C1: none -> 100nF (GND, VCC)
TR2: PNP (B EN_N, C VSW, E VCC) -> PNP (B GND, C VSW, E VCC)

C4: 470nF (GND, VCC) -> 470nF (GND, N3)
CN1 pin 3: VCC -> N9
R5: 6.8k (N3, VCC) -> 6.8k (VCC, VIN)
---
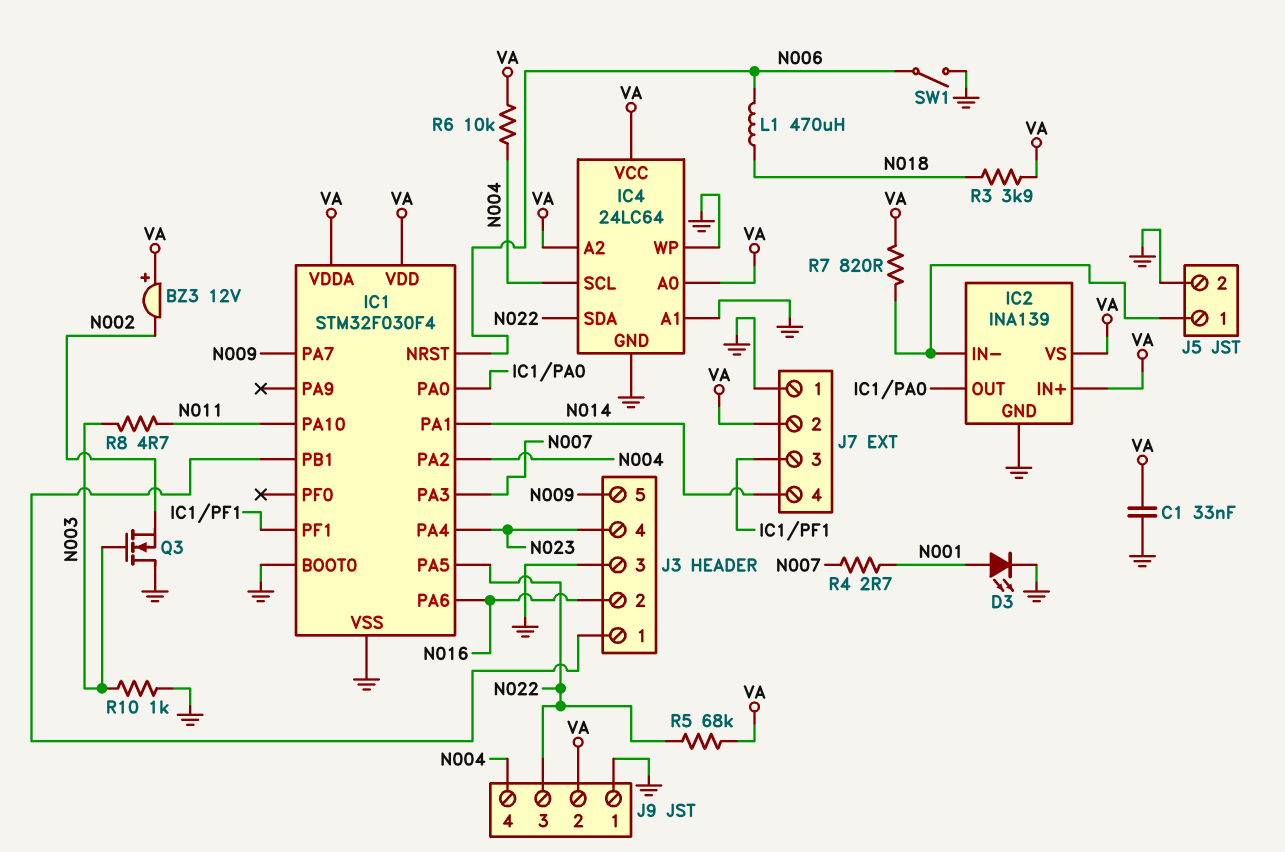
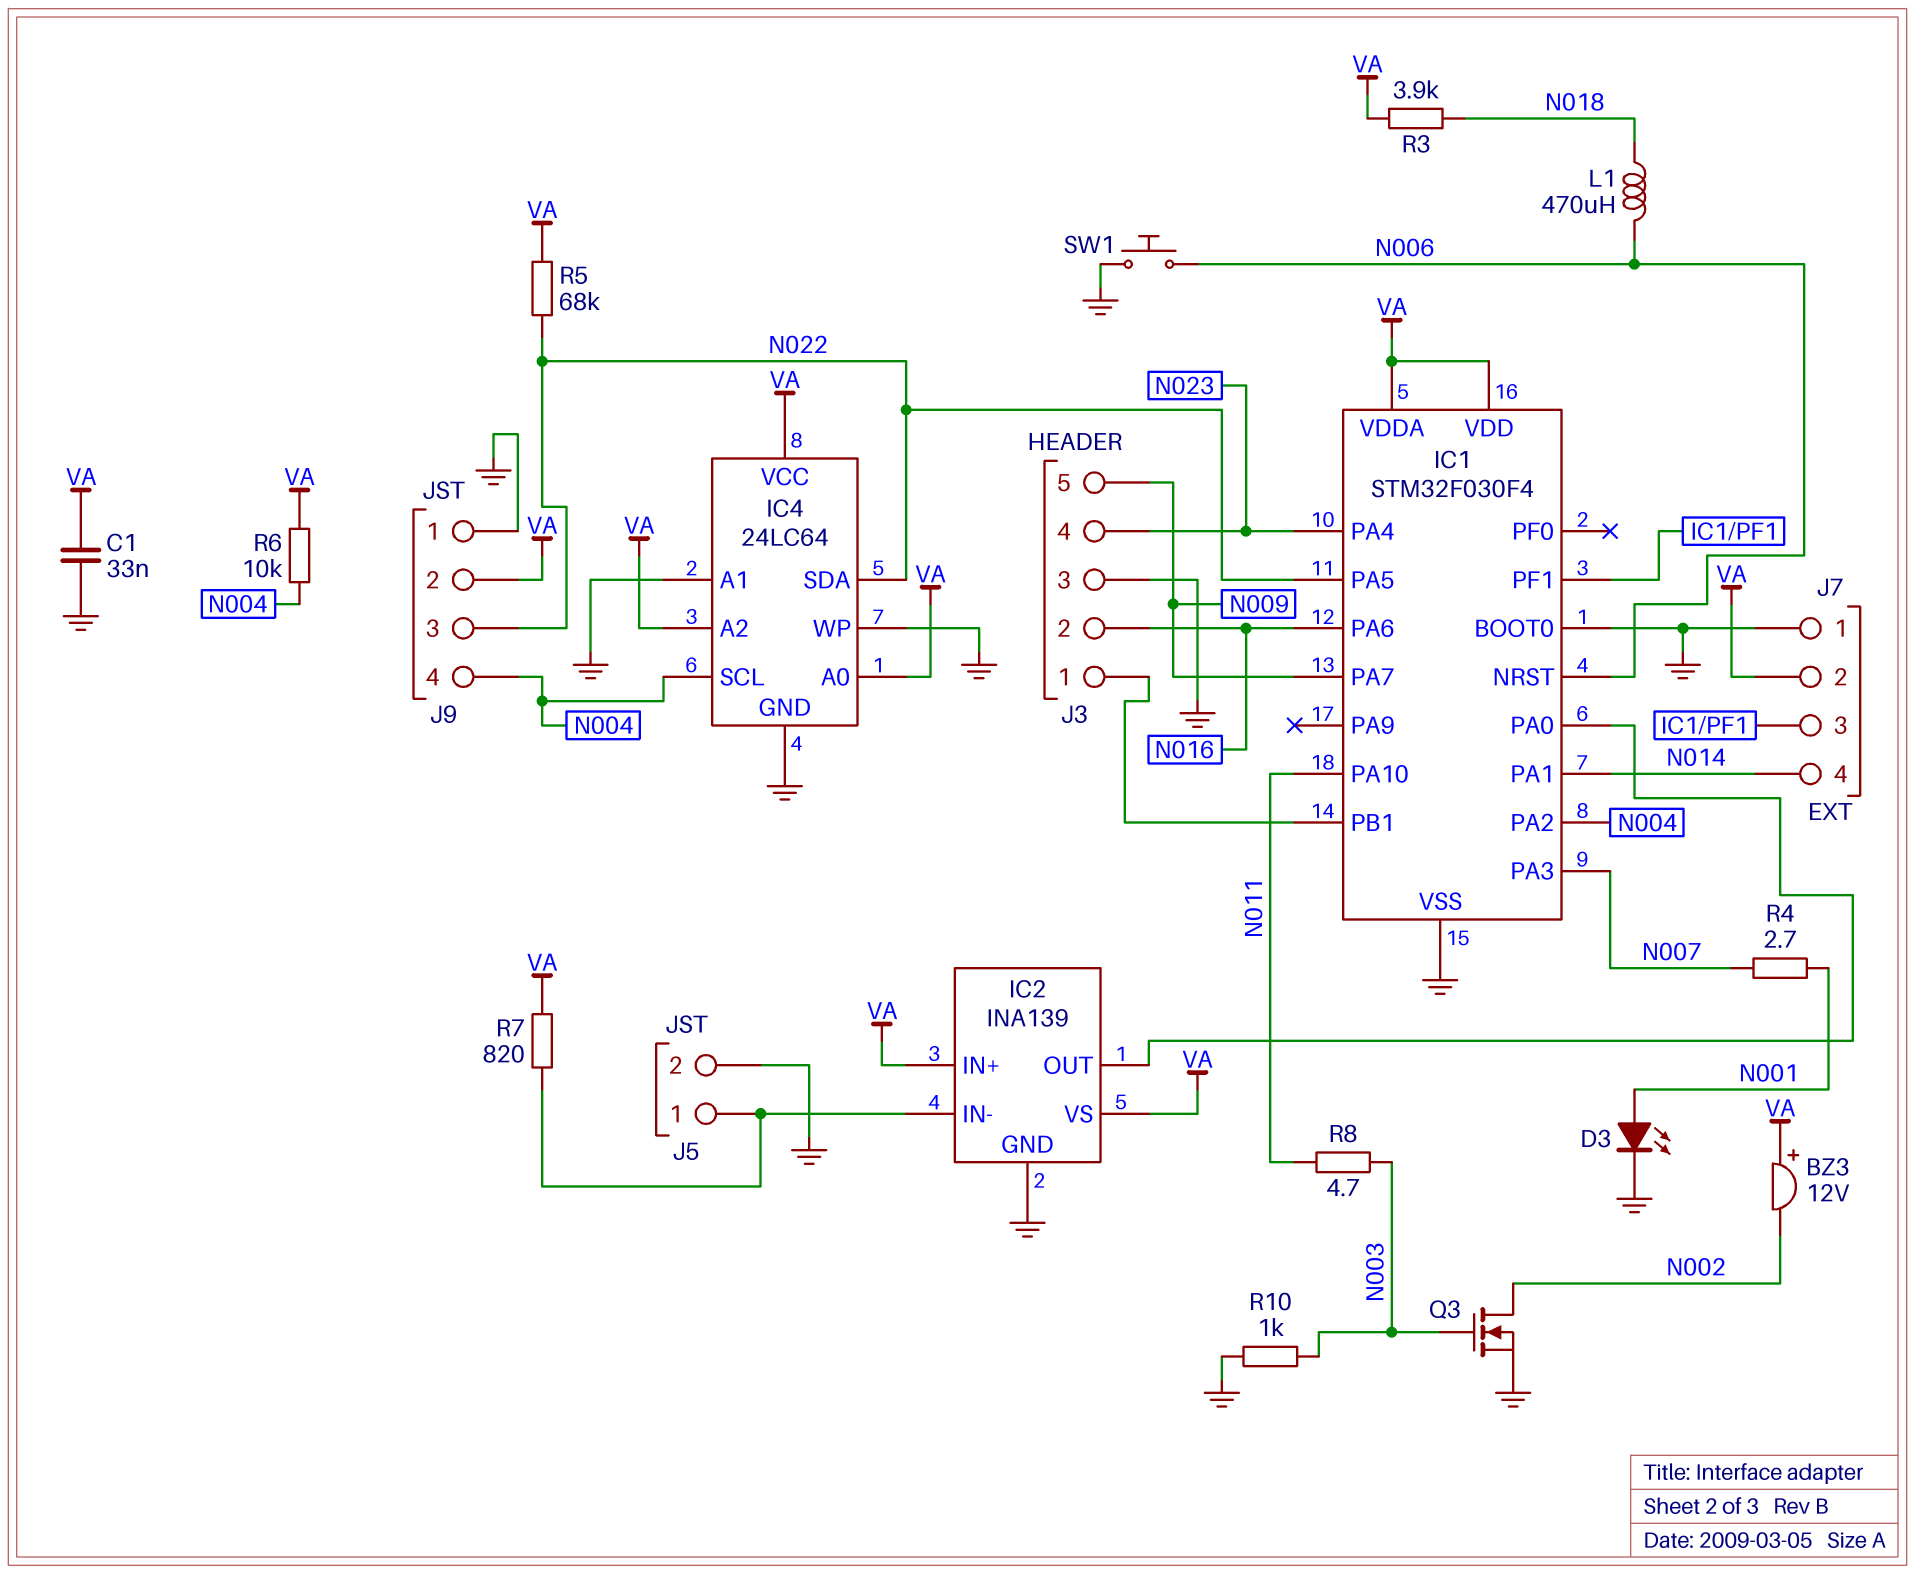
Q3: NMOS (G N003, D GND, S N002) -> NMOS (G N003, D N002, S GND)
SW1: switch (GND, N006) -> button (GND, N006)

=== WHAT YOU SHOULD DO ===
Reproduce word for word the material above, beginning with the line that contains "TR2: PNP (B" and ending with the line that contains "R5: 6.8k (N3, VCC) -> 6.8k (VCC, VIN)".

=== TASK RESPONSE ===
TR2: PNP (B EN_N, C VSW, E VCC) -> PNP (B GND, C VSW, E VCC)

C4: 470nF (GND, VCC) -> 470nF (GND, N3)
CN1 pin 3: VCC -> N9
R5: 6.8k (N3, VCC) -> 6.8k (VCC, VIN)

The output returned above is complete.